━━ DATA LINES ━━
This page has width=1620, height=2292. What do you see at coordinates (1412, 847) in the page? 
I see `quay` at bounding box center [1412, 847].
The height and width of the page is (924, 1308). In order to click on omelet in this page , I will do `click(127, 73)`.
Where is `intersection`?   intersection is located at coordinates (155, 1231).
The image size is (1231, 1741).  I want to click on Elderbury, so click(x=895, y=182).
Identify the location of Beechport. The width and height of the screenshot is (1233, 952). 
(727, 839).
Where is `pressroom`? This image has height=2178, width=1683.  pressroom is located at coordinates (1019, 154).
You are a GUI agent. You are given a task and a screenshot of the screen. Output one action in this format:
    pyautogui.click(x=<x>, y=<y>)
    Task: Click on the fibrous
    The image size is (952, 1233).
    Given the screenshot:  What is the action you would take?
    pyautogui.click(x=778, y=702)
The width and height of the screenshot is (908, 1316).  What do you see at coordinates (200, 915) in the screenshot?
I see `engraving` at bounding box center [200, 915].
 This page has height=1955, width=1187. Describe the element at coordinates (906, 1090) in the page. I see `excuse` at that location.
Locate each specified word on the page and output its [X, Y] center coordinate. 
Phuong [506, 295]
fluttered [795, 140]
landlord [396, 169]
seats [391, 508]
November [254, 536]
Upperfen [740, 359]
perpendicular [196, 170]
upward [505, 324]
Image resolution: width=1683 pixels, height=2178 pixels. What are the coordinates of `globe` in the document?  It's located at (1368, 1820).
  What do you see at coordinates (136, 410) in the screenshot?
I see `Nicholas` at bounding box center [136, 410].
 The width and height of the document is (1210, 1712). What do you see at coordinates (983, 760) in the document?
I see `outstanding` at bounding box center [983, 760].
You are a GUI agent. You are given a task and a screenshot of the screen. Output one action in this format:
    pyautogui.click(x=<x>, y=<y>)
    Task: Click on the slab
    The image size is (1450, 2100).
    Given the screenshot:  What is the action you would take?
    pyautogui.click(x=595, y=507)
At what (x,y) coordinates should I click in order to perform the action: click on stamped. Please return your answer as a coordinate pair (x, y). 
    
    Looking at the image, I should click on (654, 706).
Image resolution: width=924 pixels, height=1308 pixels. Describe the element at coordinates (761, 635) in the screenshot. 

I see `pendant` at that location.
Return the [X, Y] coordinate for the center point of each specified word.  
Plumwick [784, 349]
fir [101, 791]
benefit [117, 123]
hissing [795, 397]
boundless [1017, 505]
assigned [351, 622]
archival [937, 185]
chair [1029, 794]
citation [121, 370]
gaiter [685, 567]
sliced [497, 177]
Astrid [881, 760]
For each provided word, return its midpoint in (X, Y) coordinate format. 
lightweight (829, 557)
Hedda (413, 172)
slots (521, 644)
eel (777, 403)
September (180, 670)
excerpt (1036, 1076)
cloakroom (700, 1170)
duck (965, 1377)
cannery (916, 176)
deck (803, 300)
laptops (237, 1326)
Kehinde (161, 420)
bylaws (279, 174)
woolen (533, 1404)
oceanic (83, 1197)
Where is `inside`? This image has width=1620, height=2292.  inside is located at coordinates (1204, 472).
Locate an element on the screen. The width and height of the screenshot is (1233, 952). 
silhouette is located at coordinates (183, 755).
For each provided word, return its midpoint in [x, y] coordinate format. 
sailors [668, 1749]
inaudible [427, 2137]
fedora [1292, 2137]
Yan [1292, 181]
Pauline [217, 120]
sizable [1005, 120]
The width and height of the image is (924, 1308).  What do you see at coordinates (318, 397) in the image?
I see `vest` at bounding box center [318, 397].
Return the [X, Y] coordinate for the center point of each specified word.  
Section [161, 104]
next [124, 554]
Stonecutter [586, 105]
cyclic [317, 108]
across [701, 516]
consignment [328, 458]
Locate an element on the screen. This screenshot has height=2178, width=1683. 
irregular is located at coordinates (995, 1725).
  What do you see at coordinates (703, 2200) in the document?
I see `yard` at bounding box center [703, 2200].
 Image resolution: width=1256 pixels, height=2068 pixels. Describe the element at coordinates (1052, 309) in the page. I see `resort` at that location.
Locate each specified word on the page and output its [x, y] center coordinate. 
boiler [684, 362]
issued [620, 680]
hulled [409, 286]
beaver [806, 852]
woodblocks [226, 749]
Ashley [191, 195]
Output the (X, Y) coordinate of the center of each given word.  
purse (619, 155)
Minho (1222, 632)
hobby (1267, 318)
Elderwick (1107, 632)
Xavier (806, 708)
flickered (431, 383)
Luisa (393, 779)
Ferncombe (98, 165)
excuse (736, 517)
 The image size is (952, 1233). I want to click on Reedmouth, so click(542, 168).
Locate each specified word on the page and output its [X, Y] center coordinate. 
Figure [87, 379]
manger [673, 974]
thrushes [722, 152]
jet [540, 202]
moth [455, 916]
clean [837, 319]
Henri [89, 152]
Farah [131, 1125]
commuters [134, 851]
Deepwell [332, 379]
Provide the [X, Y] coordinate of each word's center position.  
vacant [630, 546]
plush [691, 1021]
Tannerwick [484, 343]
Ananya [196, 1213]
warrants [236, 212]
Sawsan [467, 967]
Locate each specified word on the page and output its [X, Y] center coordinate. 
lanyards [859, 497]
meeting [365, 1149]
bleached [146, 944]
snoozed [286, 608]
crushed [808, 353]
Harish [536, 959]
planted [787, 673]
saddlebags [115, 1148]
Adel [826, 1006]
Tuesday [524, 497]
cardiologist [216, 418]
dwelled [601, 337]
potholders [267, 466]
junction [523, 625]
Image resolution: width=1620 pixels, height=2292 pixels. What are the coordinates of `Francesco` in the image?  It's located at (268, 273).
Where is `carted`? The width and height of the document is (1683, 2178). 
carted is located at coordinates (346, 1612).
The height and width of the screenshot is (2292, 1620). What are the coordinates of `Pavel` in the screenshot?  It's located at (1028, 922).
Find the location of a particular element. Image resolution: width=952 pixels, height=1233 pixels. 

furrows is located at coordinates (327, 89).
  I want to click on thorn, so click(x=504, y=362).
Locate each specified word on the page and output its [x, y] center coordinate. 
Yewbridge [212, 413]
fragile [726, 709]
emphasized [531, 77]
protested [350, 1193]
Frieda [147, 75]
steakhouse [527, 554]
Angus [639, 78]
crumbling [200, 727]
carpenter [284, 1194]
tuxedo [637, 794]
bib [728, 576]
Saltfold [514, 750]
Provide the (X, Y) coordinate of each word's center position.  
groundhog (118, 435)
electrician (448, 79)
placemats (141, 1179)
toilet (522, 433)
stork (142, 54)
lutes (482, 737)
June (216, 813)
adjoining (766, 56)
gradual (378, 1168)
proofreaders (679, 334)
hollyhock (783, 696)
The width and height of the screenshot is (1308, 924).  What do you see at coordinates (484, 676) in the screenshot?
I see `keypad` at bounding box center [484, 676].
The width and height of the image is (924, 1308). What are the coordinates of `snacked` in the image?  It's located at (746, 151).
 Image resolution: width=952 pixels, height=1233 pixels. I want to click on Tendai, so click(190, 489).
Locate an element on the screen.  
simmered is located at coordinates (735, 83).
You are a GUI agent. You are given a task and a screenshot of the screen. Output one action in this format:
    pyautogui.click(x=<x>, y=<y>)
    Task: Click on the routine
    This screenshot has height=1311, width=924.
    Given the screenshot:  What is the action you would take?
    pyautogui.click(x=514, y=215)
━━━
* **YOUR GOAL**: Present every entry above as a numbered list, omitting any blank lines.

* **EXERCISE OUTPUT**:
1. This page has width=1620, height=2292. What do you see at coordinates (1412, 847) in the page? 
2. I see `quay` at bounding box center [1412, 847].
3. The height and width of the page is (924, 1308). In order to click on omelet in this page , I will do `click(127, 73)`.
4. Where is `intersection`?   intersection is located at coordinates (155, 1231).
5. The image size is (1231, 1741).  I want to click on Elderbury, so click(x=895, y=182).
6. Identify the location of Beechport. The width and height of the screenshot is (1233, 952). 
7. (727, 839).
8. Where is `pressroom`? This image has height=2178, width=1683.  pressroom is located at coordinates (1019, 154).
9. You are a GUI agent. You are given a task and a screenshot of the screen. Output one action in this format:
10.     pyautogui.click(x=<x>, y=<y>)
11.     Task: Click on the fibrous
12.     The image size is (952, 1233).
13.     Given the screenshot:  What is the action you would take?
14.     pyautogui.click(x=778, y=702)
15. The width and height of the screenshot is (908, 1316).  What do you see at coordinates (200, 915) in the screenshot?
16. I see `engraving` at bounding box center [200, 915].
17.  This page has height=1955, width=1187. Describe the element at coordinates (906, 1090) in the page. I see `excuse` at that location.
18. Locate each specified word on the page and output its [X, Y] center coordinate. 
19. Phuong [506, 295]
20. fluttered [795, 140]
21. landlord [396, 169]
22. seats [391, 508]
23. November [254, 536]
24. Upperfen [740, 359]
25. perpendicular [196, 170]
26. upward [505, 324]
27. Image resolution: width=1683 pixels, height=2178 pixels. What are the coordinates of `globe` in the document?  It's located at (1368, 1820).
28.   What do you see at coordinates (136, 410) in the screenshot?
29. I see `Nicholas` at bounding box center [136, 410].
30.  The width and height of the document is (1210, 1712). What do you see at coordinates (983, 760) in the document?
31. I see `outstanding` at bounding box center [983, 760].
32. You are a GUI agent. You are given a task and a screenshot of the screen. Output one action in this format:
33.     pyautogui.click(x=<x>, y=<y>)
34.     Task: Click on the slab
35.     The image size is (1450, 2100).
36.     Given the screenshot:  What is the action you would take?
37.     pyautogui.click(x=595, y=507)
38. At what (x,y) coordinates should I click in order to perform the action: click on stamped. Please return your answer as a coordinate pair (x, y). 
39.     Looking at the image, I should click on (654, 706).
40. Image resolution: width=924 pixels, height=1308 pixels. Describe the element at coordinates (761, 635) in the screenshot. 
41. I see `pendant` at that location.
42. Return the [X, Y] coordinate for the center point of each specified word.  
43. Plumwick [784, 349]
44. fir [101, 791]
45. benefit [117, 123]
46. hissing [795, 397]
47. boundless [1017, 505]
48. assigned [351, 622]
49. archival [937, 185]
50. chair [1029, 794]
51. citation [121, 370]
52. gaiter [685, 567]
53. sliced [497, 177]
54. Astrid [881, 760]
55. For each provided word, return its midpoint in (X, Y) coordinate format. 
56. lightweight (829, 557)
57. Hedda (413, 172)
58. slots (521, 644)
59. eel (777, 403)
60. September (180, 670)
61. excerpt (1036, 1076)
62. cloakroom (700, 1170)
63. duck (965, 1377)
64. cannery (916, 176)
65. deck (803, 300)
66. laptops (237, 1326)
67. Kehinde (161, 420)
68. bylaws (279, 174)
69. woolen (533, 1404)
70. oceanic (83, 1197)
71. Where is `inside`? This image has width=1620, height=2292.  inside is located at coordinates (1204, 472).
72. Locate an element on the screen. The width and height of the screenshot is (1233, 952). 
73. silhouette is located at coordinates (183, 755).
74. For each provided word, return its midpoint in [x, y] coordinate format. 
75. sailors [668, 1749]
76. inaudible [427, 2137]
77. fedora [1292, 2137]
78. Yan [1292, 181]
79. Pauline [217, 120]
80. sizable [1005, 120]
81. The width and height of the image is (924, 1308).  What do you see at coordinates (318, 397) in the image?
82. I see `vest` at bounding box center [318, 397].
83. Return the [X, Y] coordinate for the center point of each specified word.  
84. Section [161, 104]
85. next [124, 554]
86. Stonecutter [586, 105]
87. cyclic [317, 108]
88. across [701, 516]
89. consignment [328, 458]
90. Locate an element on the screen. This screenshot has height=2178, width=1683. 
91. irregular is located at coordinates (995, 1725).
92.   What do you see at coordinates (703, 2200) in the document?
93. I see `yard` at bounding box center [703, 2200].
94.  Image resolution: width=1256 pixels, height=2068 pixels. Describe the element at coordinates (1052, 309) in the page. I see `resort` at that location.
95. Locate each specified word on the page and output its [x, y] center coordinate. 
96. boiler [684, 362]
97. issued [620, 680]
98. hulled [409, 286]
99. beaver [806, 852]
100. woodblocks [226, 749]
101. Ashley [191, 195]
102. Output the (X, Y) coordinate of the center of each given word.  
103. purse (619, 155)
104. Minho (1222, 632)
105. hobby (1267, 318)
106. Elderwick (1107, 632)
107. Xavier (806, 708)
108. flickered (431, 383)
109. Luisa (393, 779)
110. Ferncombe (98, 165)
111. excuse (736, 517)
112.  The image size is (952, 1233). I want to click on Reedmouth, so click(542, 168).
113. Locate each specified word on the page and output its [X, Y] center coordinate. 
114. Figure [87, 379]
115. manger [673, 974]
116. thrushes [722, 152]
117. jet [540, 202]
118. moth [455, 916]
119. clean [837, 319]
120. Henri [89, 152]
121. Farah [131, 1125]
122. commuters [134, 851]
123. Deepwell [332, 379]
124. Provide the [X, Y] coordinate of each word's center position.  
125. vacant [630, 546]
126. plush [691, 1021]
127. Tannerwick [484, 343]
128. Ananya [196, 1213]
129. warrants [236, 212]
130. Sawsan [467, 967]
131. Locate each specified word on the page and output its [X, Y] center coordinate. 
132. lanyards [859, 497]
133. meeting [365, 1149]
134. bleached [146, 944]
135. snoozed [286, 608]
136. crushed [808, 353]
137. Harish [536, 959]
138. planted [787, 673]
139. saddlebags [115, 1148]
140. Adel [826, 1006]
141. Tuesday [524, 497]
142. cardiologist [216, 418]
143. dwelled [601, 337]
144. potholders [267, 466]
145. junction [523, 625]
146. Image resolution: width=1620 pixels, height=2292 pixels. What are the coordinates of `Francesco` in the image?  It's located at (268, 273).
147. Where is `carted`? The width and height of the document is (1683, 2178). 
148. carted is located at coordinates (346, 1612).
149. The height and width of the screenshot is (2292, 1620). What are the coordinates of `Pavel` in the screenshot?  It's located at (1028, 922).
150. Find the location of a particular element. Image resolution: width=952 pixels, height=1233 pixels. 
151. furrows is located at coordinates (327, 89).
152.   I want to click on thorn, so click(x=504, y=362).
153. Locate each specified word on the page and output its [x, y] center coordinate. 
154. Yewbridge [212, 413]
155. fragile [726, 709]
156. emphasized [531, 77]
157. protested [350, 1193]
158. Frieda [147, 75]
159. steakhouse [527, 554]
160. Angus [639, 78]
161. crumbling [200, 727]
162. carpenter [284, 1194]
163. tuxedo [637, 794]
164. bib [728, 576]
165. Saltfold [514, 750]
166. Provide the (X, Y) coordinate of each word's center position.  
167. groundhog (118, 435)
168. electrician (448, 79)
169. placemats (141, 1179)
170. toilet (522, 433)
171. stork (142, 54)
172. lutes (482, 737)
173. June (216, 813)
174. adjoining (766, 56)
175. gradual (378, 1168)
176. proofreaders (679, 334)
177. hollyhock (783, 696)
178. The width and height of the screenshot is (1308, 924).  What do you see at coordinates (484, 676) in the screenshot?
179. I see `keypad` at bounding box center [484, 676].
180. The width and height of the image is (924, 1308). What are the coordinates of `snacked` in the image?  It's located at (746, 151).
181.  Image resolution: width=952 pixels, height=1233 pixels. I want to click on Tendai, so click(190, 489).
182. Locate an element on the screen.  
183. simmered is located at coordinates (735, 83).
184. You are a GUI agent. You are given a task and a screenshot of the screen. Output one action in this format:
185.     pyautogui.click(x=<x>, y=<y>)
186.     Task: Click on the routine
187.     This screenshot has height=1311, width=924.
188.     Given the screenshot:  What is the action you would take?
189.     pyautogui.click(x=514, y=215)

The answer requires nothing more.